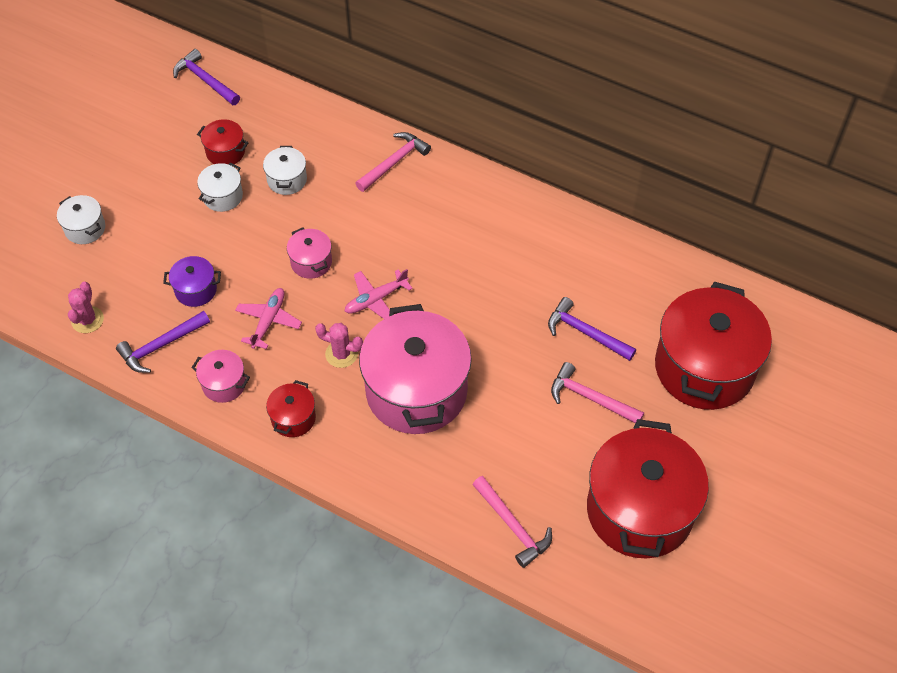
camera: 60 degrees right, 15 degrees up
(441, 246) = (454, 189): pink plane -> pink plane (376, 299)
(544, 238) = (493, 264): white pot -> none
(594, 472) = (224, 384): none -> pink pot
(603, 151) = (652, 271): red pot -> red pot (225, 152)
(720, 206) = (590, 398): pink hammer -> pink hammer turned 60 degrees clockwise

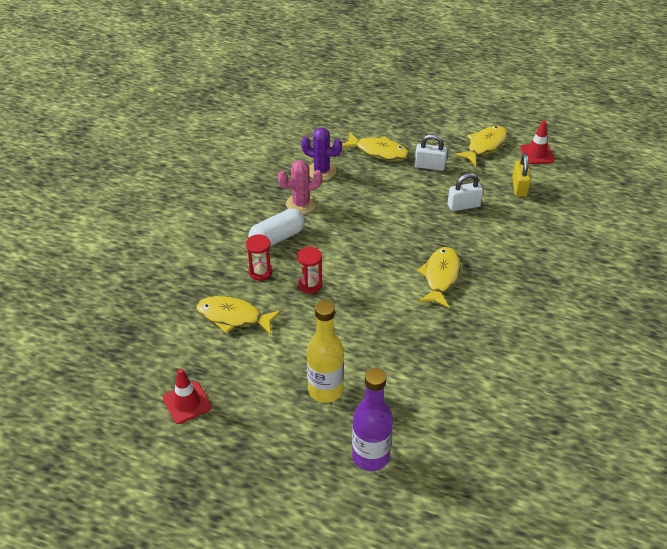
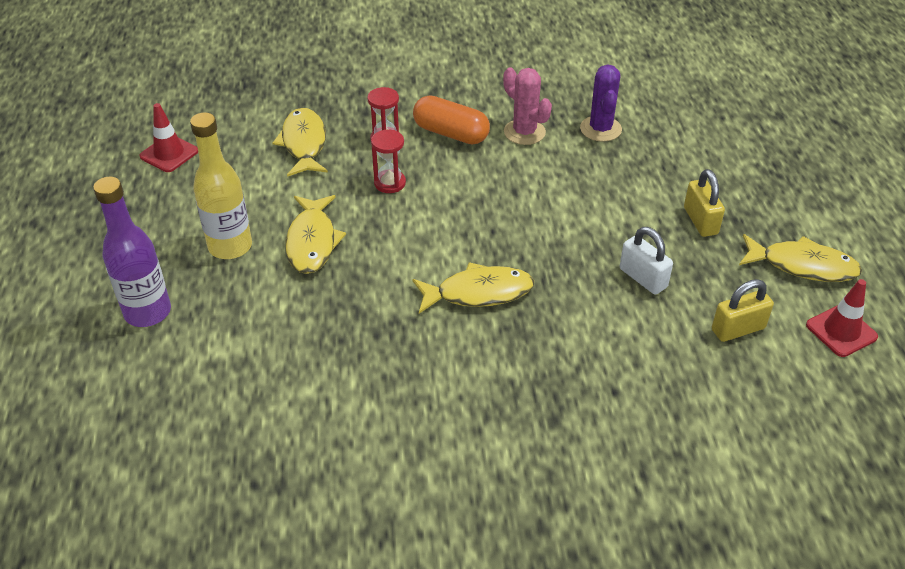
camera: 65 degrees right, 0 degrees up
(277, 238) = (451, 133): white capsule -> orange capsule
(378, 152) = (686, 165): yellow fish -> yellow fish (312, 242)
(429, 166) = (700, 221): white padlock -> yellow padlock

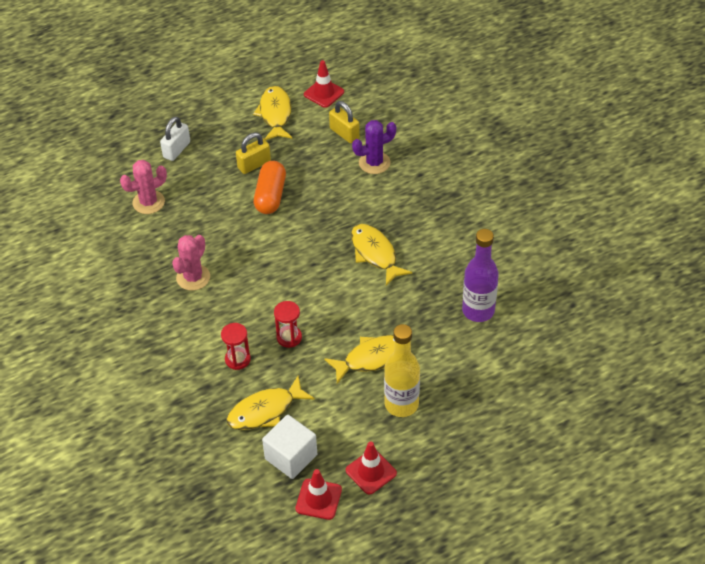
camera: 110 degrees left, 5 degrees up
(148, 312) = (485, 421): purple bottle -> purple bottle (478, 311)
(166, 198) = (371, 472): none -> red traffic cone
(233, 147) = (291, 457): none -> white cube
(451, 133) = (213, 321): orange capsule -> orange capsule (270, 196)
(600, 129) = (171, 235): purple cactus -> purple cactus (374, 163)
(643, 278) = (322, 181): white padlock -> white padlock (176, 150)
(664, 122) = (148, 202): none -> pink cactus

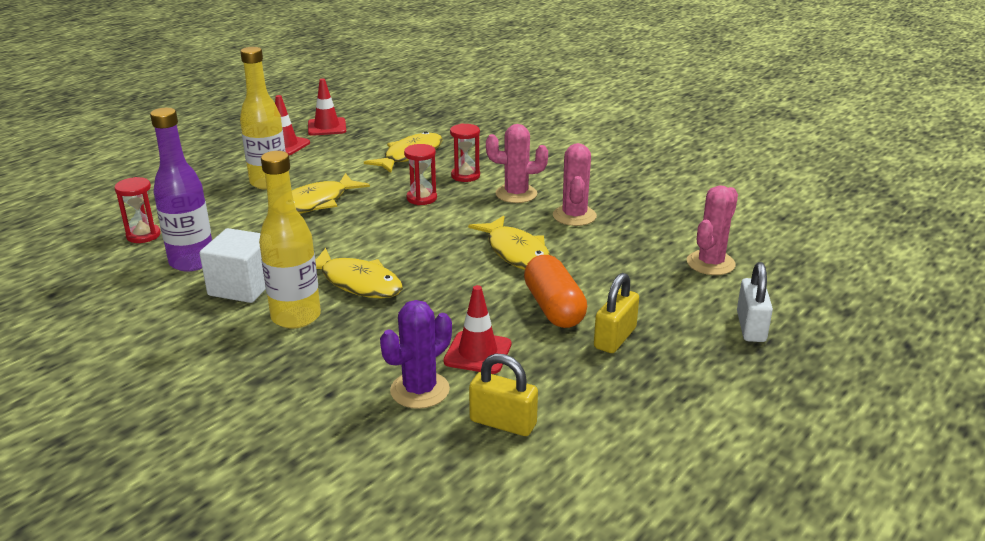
camera: 155 degrees right, 20 degrees down
(215, 319) = (516, 194): none -> pink cactus
(275, 114) = (654, 421): yellow fish -> yellow fish (516, 253)
(291, 457) = (366, 139): white cube -> white cube (242, 287)
(324, 93) = (598, 487): red traffic cone -> red traffic cone (477, 353)
(422, 235) = (296, 317): none -> yellow bottle
(511, 356) = (143, 235): none -> red hourglass

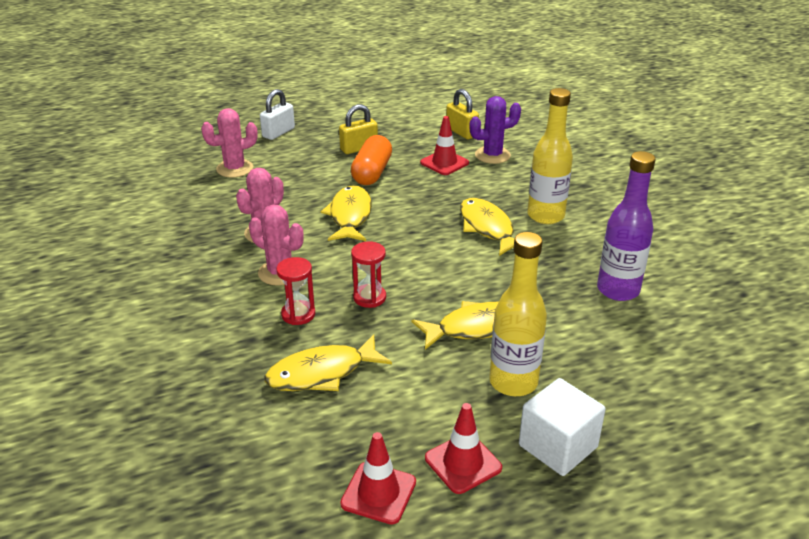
camera: 150 degrees left, 5 degrees up
(143, 235) = (666, 340): red hourglass -> none
(242, 287) = (578, 251): white cube -> white cube (558, 446)

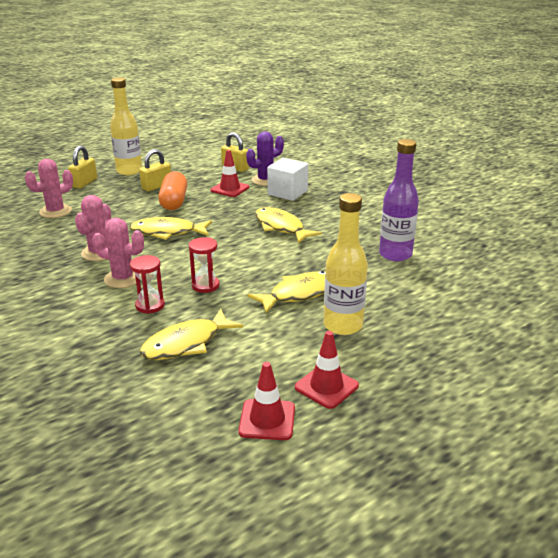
camera: 15 degrees left, 5 degrees down
(278, 132) = (84, 183): white padlock -> yellow padlock
(350, 216) = (167, 232): yellow fish -> yellow fish turned 75 degrees counterclockwise
(545, 216) = (322, 214): yellow bottle -> yellow bottle (129, 171)
(558, 446) = (394, 362): white cube -> white cube (287, 193)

YOUR ASSIGNMENT: Pull every line with the string "pink" out of the material.

FINISHED TASK:
(441, 246) = (454, 189): pink plane -> pink plane (376, 299)
(594, 472) = (224, 384): none -> pink pot
(720, 206) = (590, 398): pink hammer -> pink hammer turned 60 degrees clockwise
(664, 122) = (148, 202): none -> pink cactus
(215, 319) = (516, 194): none -> pink cactus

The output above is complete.